EXERCISE: Repeat precisely the span of lines below that opens with the line containing "C5: 3.3nF (GND, n25) -> 15nF (GND, n25)" and closes with the line containing "T1: PMOS SI2301", both included.

THE INPUT:
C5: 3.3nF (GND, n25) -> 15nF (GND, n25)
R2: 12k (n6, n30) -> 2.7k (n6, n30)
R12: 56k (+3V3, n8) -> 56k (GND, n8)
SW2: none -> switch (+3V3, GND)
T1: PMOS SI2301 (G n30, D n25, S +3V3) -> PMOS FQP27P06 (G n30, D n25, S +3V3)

* * *

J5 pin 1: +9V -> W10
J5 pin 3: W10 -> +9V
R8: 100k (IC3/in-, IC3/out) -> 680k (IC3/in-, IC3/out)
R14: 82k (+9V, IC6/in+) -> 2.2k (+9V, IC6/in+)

THE ANSWER:
C5: 3.3nF (GND, n25) -> 15nF (GND, n25)
R2: 12k (n6, n30) -> 2.7k (n6, n30)
R12: 56k (+3V3, n8) -> 56k (GND, n8)
SW2: none -> switch (+3V3, GND)
T1: PMOS SI2301 (G n30, D n25, S +3V3) -> PMOS FQP27P06 (G n30, D n25, S +3V3)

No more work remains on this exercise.